Required action :: Skip every image and restate the data word for word.

(Scene difference descriptions)
- Opening Delimiter -

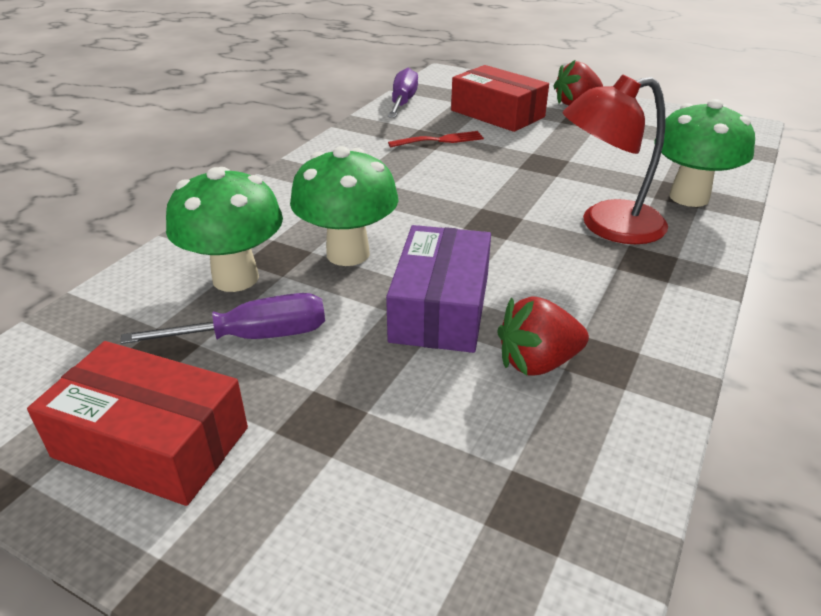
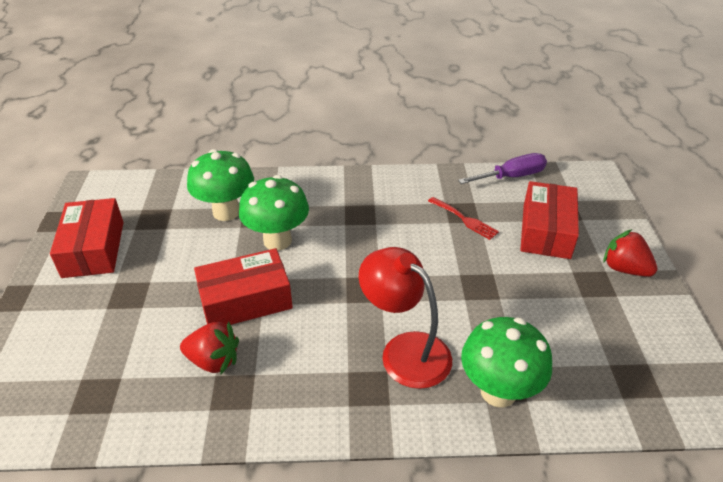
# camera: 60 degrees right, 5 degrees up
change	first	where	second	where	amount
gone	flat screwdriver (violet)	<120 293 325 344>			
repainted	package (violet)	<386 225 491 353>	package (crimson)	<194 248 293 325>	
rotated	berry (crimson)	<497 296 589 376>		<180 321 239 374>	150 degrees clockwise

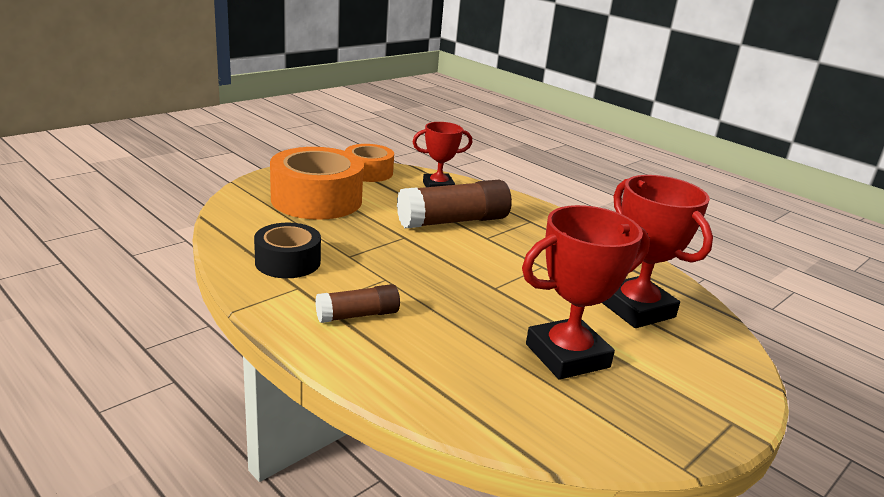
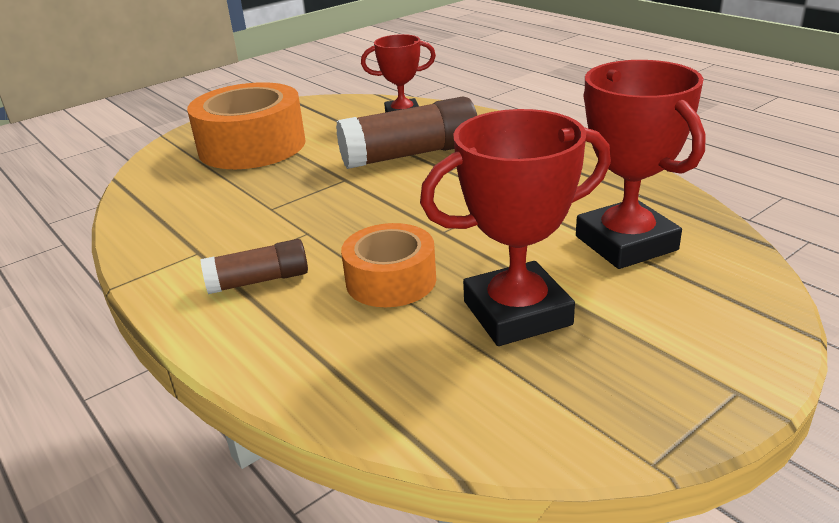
# camera: 10 degrees right, 5 degrees up
change	first	where	second	where	amount
gone	roll of tape (ebony)	<254 223 321 278>			
shifted	roll of tape (orange-coloured)	<345 144 394 182>		<341 223 436 307>	

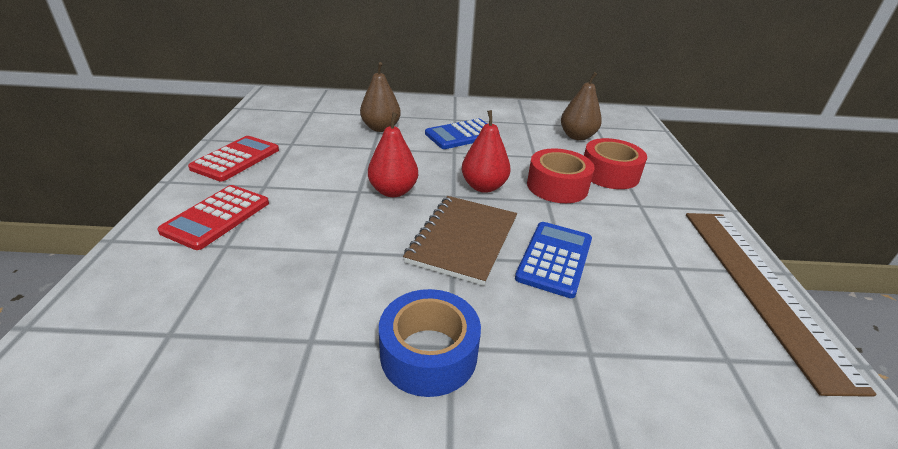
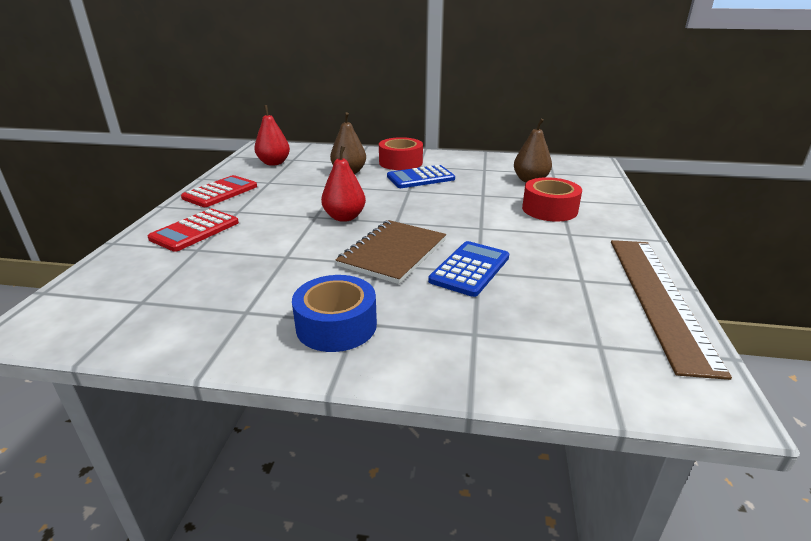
# camera: 10 degrees right, 5 degrees down
change	first	where	second	where	amount
shifted	pear (crimson)	<462 110 511 193>		<254 105 290 166>	
shifted	roll of tape (crimson)	<527 148 595 203>		<379 137 423 170>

- Closing Delimiter -

Written response ::
# camera: 60 degrees right, 5 degrees up
change	first	where	second	where	amount
gone	flat screwdriver (violet)	<120 293 325 344>			
repainted	package (violet)	<386 225 491 353>	package (crimson)	<194 248 293 325>	
rotated	berry (crimson)	<497 296 589 376>		<180 321 239 374>	150 degrees clockwise

# camera: 10 degrees right, 5 degrees up
change	first	where	second	where	amount
gone	roll of tape (ebony)	<254 223 321 278>			
shifted	roll of tape (orange-coloured)	<345 144 394 182>		<341 223 436 307>	

# camera: 10 degrees right, 5 degrees down
change	first	where	second	where	amount
shifted	pear (crimson)	<462 110 511 193>		<254 105 290 166>	
shifted	roll of tape (crimson)	<527 148 595 203>		<379 137 423 170>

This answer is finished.